**TASK ITEM:** Images don't belong in the copy. Output the rest of the data exactly.

(Records from a dataset)

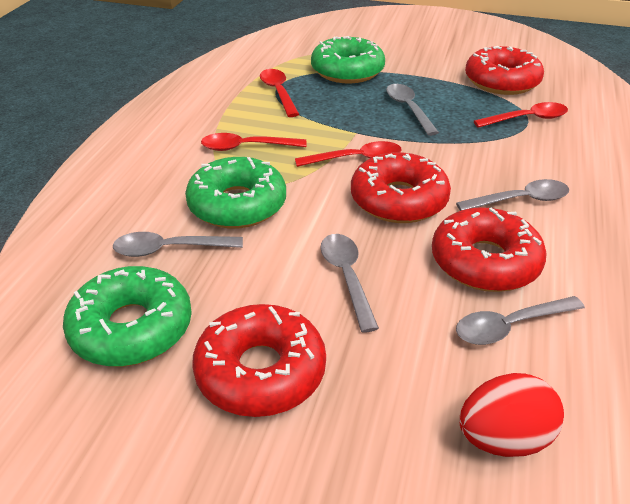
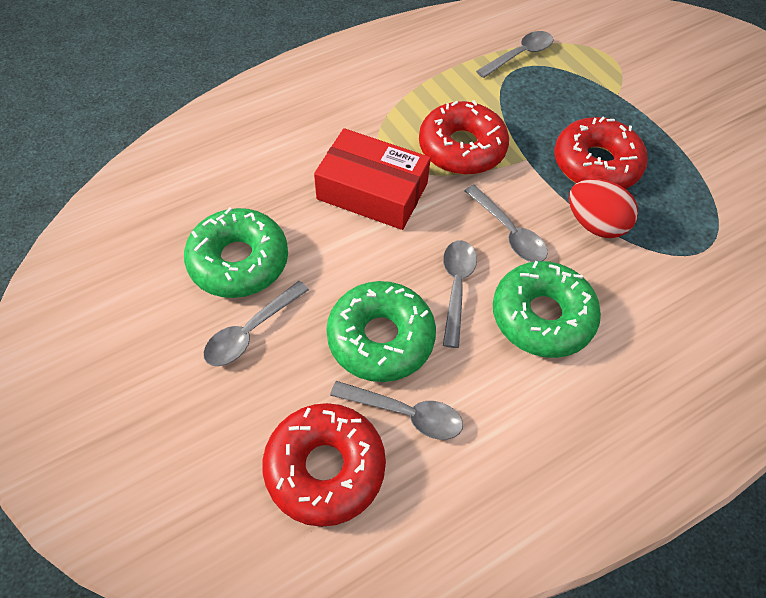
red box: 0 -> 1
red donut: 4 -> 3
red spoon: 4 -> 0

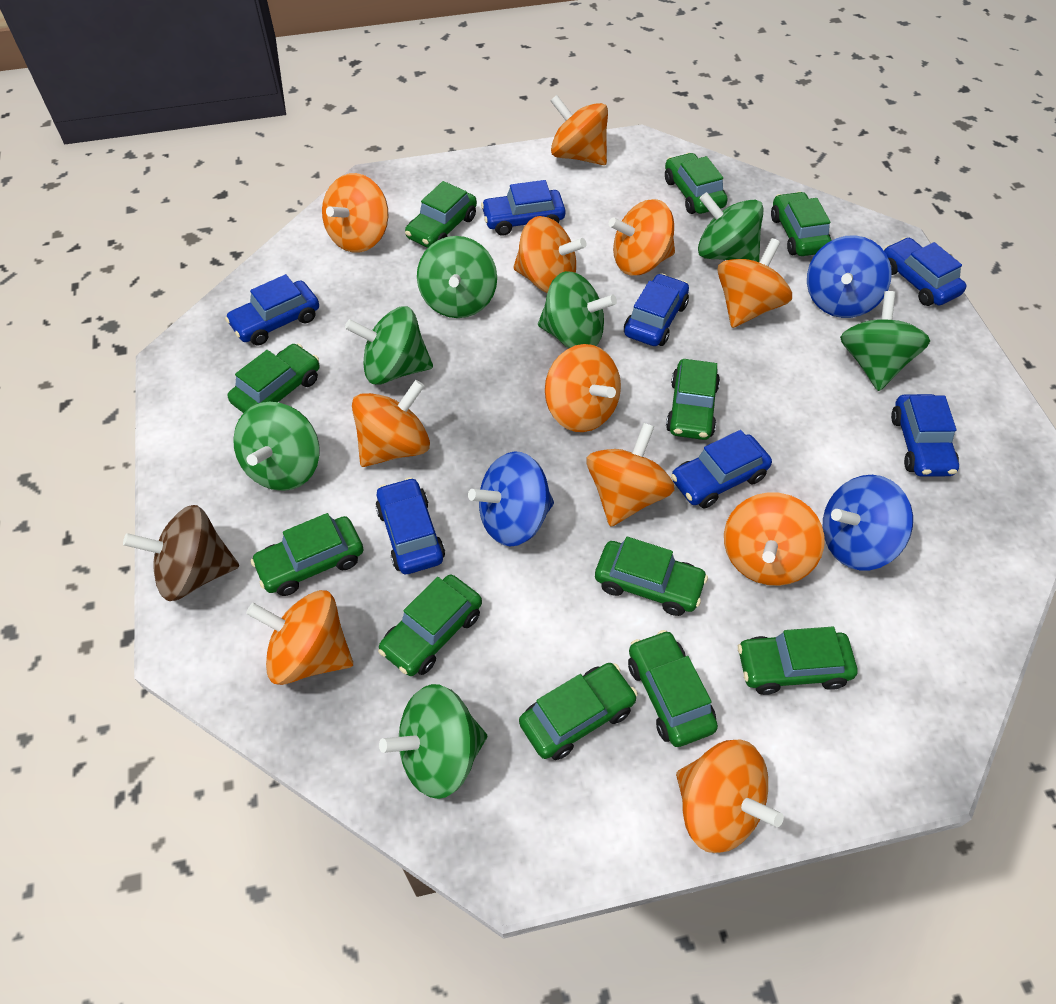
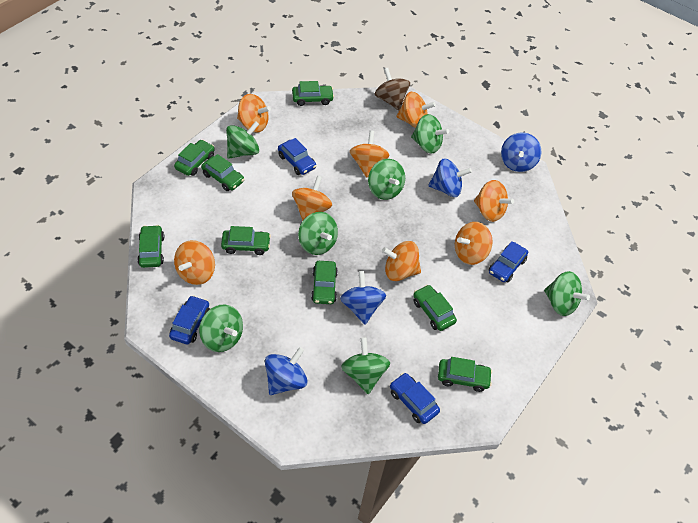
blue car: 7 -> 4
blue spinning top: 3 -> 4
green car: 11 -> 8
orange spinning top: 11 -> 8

**TASK RESULT:**
red box: 0 -> 1
red donut: 4 -> 3
red spoon: 4 -> 0

blue car: 7 -> 4
blue spinning top: 3 -> 4
green car: 11 -> 8
orange spinning top: 11 -> 8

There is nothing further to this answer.